THE INPUT: Begin
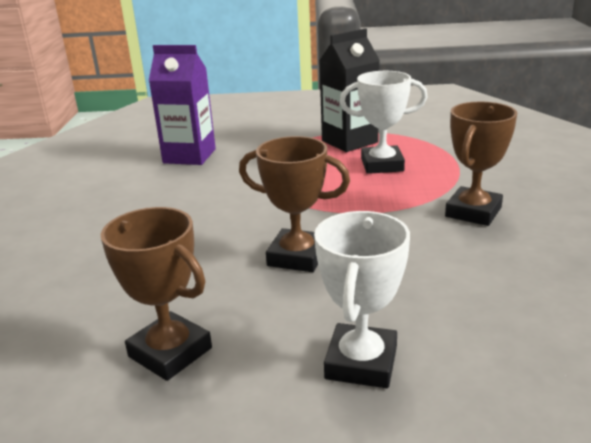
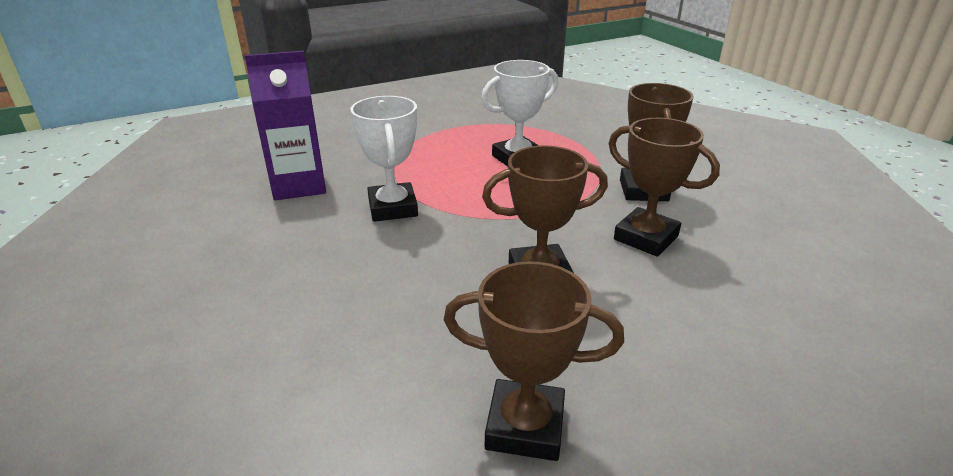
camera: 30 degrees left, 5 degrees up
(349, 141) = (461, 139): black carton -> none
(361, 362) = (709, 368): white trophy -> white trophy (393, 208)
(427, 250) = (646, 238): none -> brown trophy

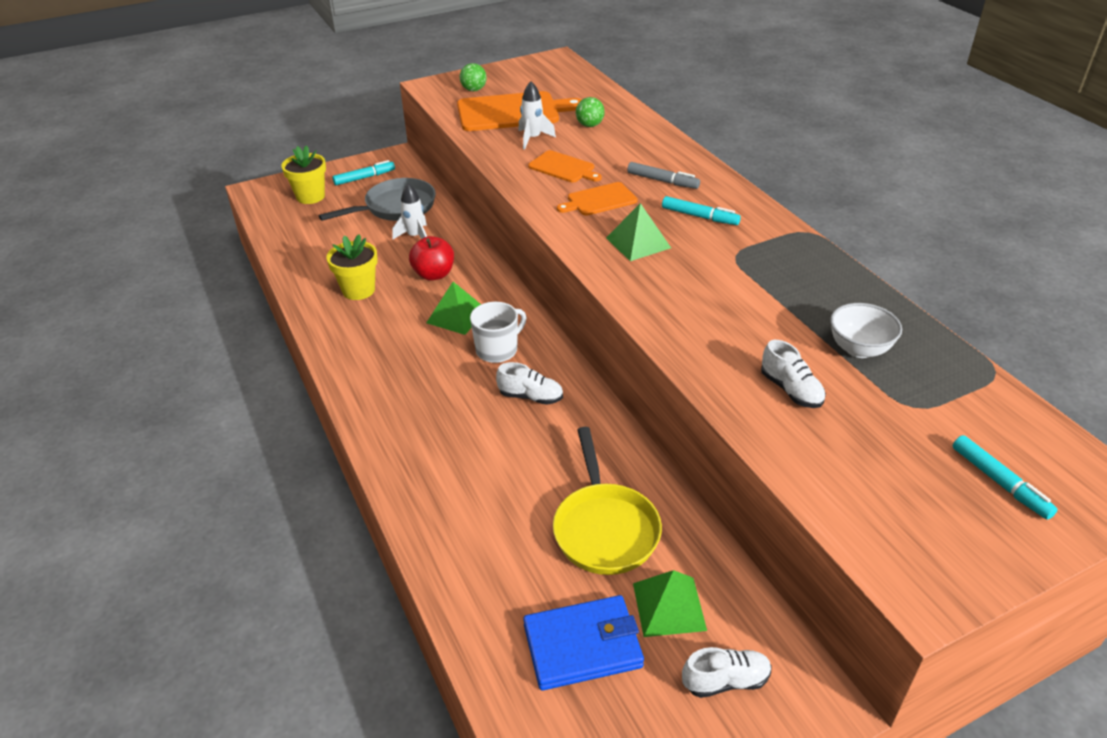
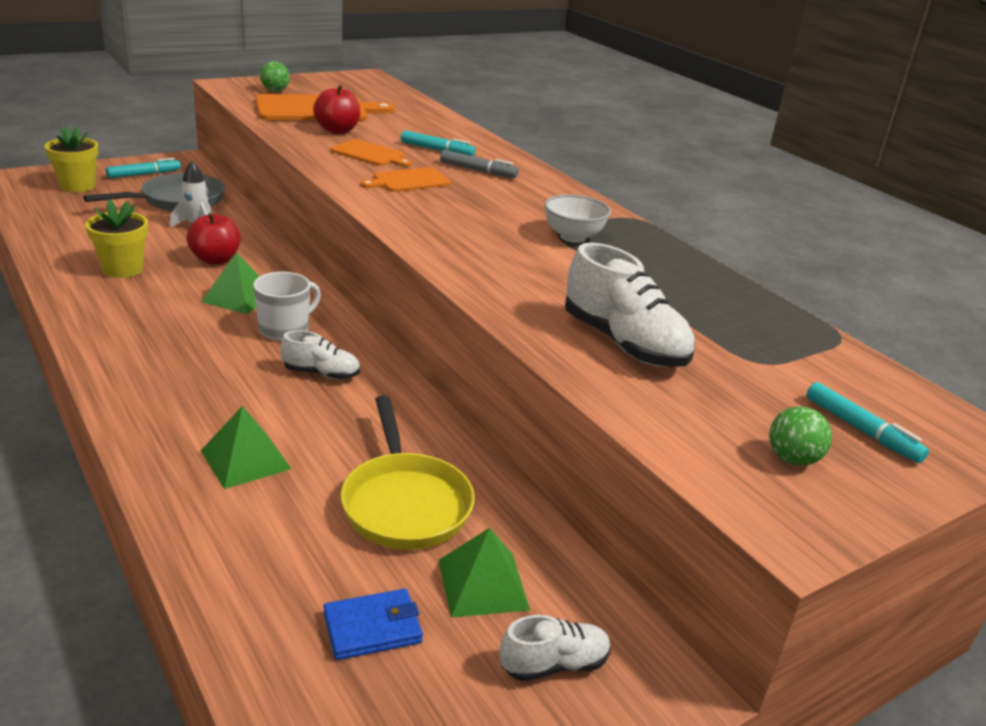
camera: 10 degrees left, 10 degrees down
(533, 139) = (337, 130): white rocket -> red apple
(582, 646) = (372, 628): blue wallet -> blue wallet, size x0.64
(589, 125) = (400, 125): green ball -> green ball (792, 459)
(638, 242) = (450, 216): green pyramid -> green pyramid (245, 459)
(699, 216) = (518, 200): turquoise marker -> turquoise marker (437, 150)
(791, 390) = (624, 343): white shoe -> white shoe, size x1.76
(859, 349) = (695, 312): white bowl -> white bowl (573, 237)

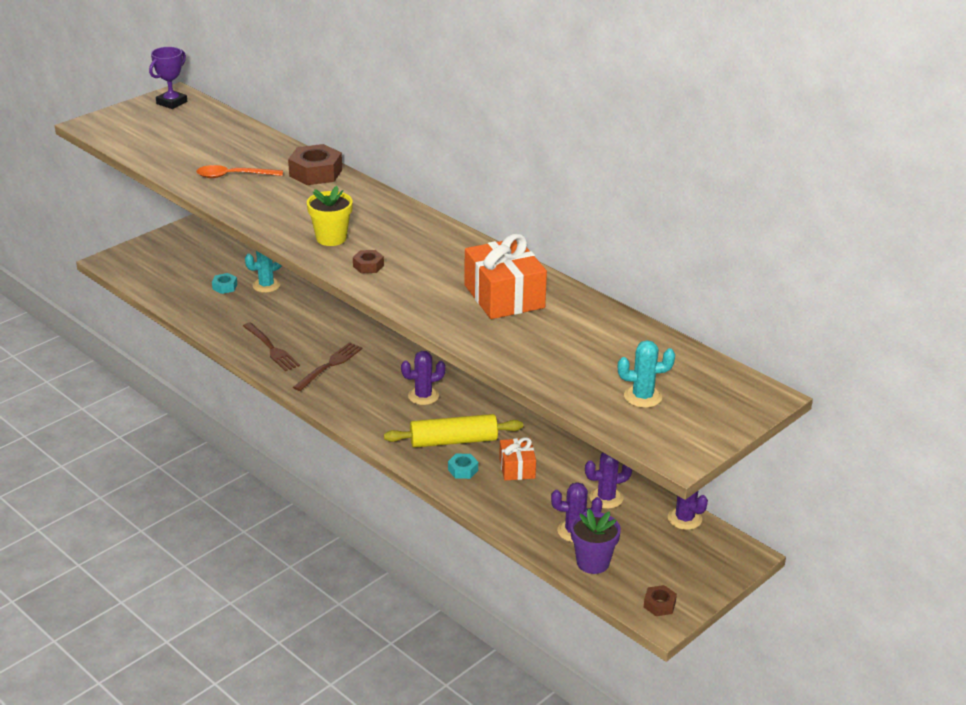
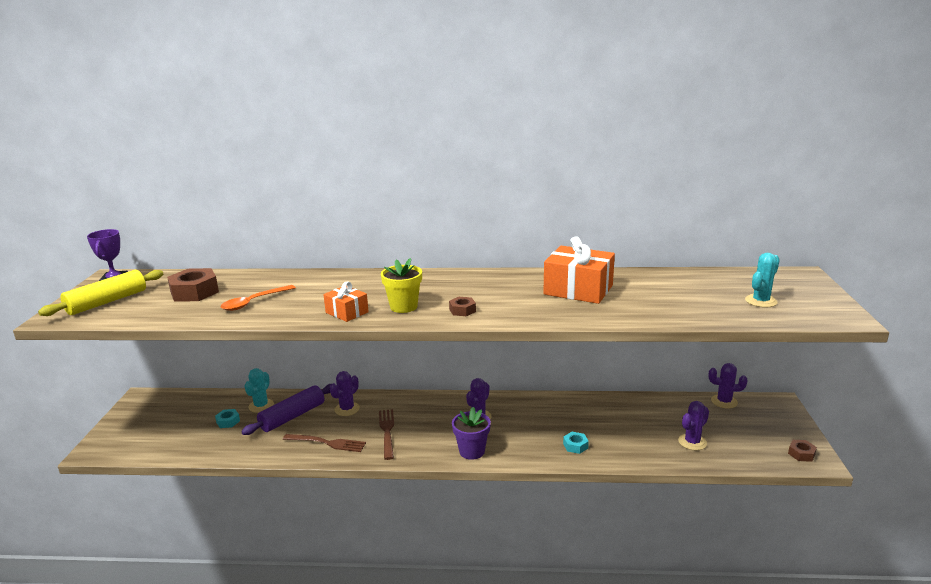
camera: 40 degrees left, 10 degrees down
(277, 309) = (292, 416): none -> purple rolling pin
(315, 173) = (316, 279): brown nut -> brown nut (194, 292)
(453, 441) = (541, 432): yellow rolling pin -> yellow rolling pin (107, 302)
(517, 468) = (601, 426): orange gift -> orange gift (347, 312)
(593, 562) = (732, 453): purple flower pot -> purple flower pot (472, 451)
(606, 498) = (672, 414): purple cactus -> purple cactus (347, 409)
THE INPUT: End
### ASSIGNMENT
Copy the listing above exactly, minus the pictures.

### OUTPUT OF THE TASK
camera: 30 degrees left, 5 degrees up
(349, 141) = (461, 139): black carton -> none
(361, 362) = (709, 368): white trophy -> white trophy (393, 208)
(427, 250) = (646, 238): none -> brown trophy

camera: 10 degrees left, 10 degrees down
(533, 139) = (337, 130): white rocket -> red apple
(582, 646) = (372, 628): blue wallet -> blue wallet, size x0.64
(589, 125) = (400, 125): green ball -> green ball (792, 459)
(638, 242) = (450, 216): green pyramid -> green pyramid (245, 459)
(699, 216) = (518, 200): turquoise marker -> turquoise marker (437, 150)
(791, 390) = (624, 343): white shoe -> white shoe, size x1.76
(859, 349) = (695, 312): white bowl -> white bowl (573, 237)

camera: 40 degrees left, 10 degrees down
(277, 309) = (292, 416): none -> purple rolling pin
(315, 173) = (316, 279): brown nut -> brown nut (194, 292)
(453, 441) = (541, 432): yellow rolling pin -> yellow rolling pin (107, 302)
(517, 468) = (601, 426): orange gift -> orange gift (347, 312)
(593, 562) = (732, 453): purple flower pot -> purple flower pot (472, 451)
(606, 498) = (672, 414): purple cactus -> purple cactus (347, 409)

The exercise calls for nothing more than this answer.